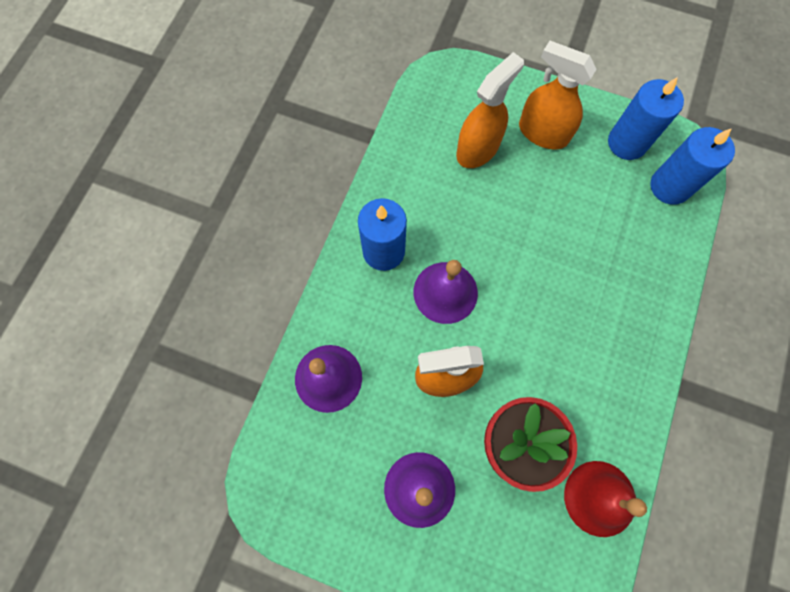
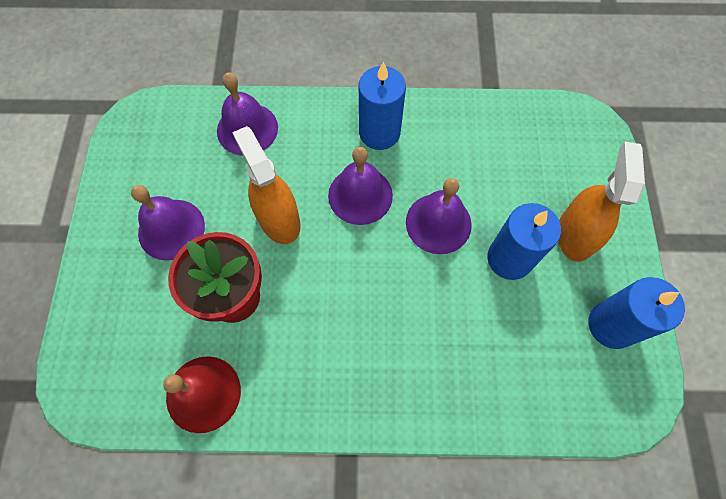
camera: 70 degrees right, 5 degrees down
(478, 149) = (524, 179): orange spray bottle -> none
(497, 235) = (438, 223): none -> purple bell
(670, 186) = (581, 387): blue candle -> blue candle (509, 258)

--

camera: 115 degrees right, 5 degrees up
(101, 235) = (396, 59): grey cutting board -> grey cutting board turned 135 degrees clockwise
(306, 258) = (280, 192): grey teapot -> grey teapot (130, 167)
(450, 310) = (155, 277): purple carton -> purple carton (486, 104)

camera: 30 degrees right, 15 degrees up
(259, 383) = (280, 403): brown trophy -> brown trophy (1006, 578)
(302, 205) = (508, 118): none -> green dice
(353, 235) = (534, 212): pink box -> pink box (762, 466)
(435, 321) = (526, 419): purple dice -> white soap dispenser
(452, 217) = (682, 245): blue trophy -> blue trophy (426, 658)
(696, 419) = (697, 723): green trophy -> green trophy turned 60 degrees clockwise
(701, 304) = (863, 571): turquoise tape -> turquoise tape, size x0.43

* * *

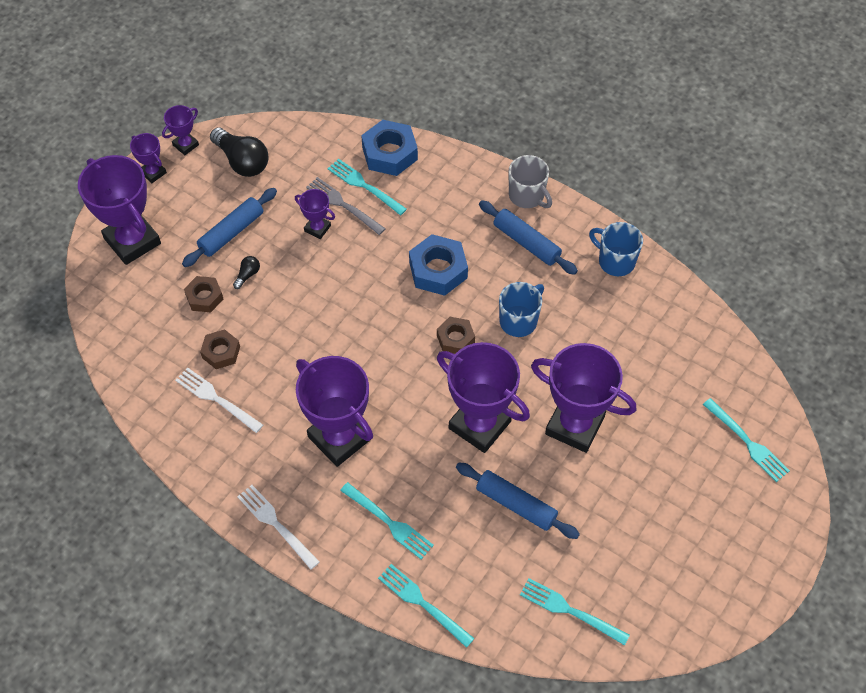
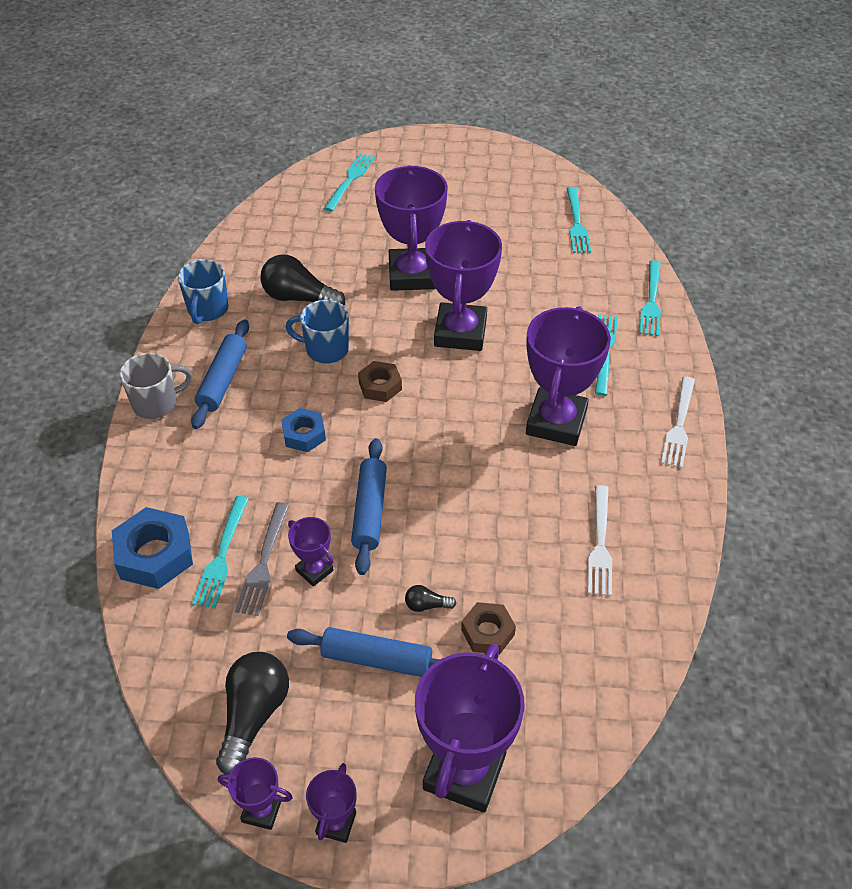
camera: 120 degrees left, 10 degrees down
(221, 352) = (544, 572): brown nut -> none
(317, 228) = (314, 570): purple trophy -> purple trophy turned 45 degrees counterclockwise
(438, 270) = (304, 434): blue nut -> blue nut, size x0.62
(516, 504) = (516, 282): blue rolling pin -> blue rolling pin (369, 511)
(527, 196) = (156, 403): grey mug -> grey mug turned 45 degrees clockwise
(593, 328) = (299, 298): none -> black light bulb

_Activity_
Everything above from the line with "(452, 217) = (682, 245): blue" to the line with "(701, 304) = (863, 571): turquoise", both included, must be repeated exactly, and nothing outside that range.

_Task response_
(452, 217) = (682, 245): blue trophy -> blue trophy (426, 658)
(696, 419) = (697, 723): green trophy -> green trophy turned 60 degrees clockwise
(701, 304) = (863, 571): turquoise tape -> turquoise tape, size x0.43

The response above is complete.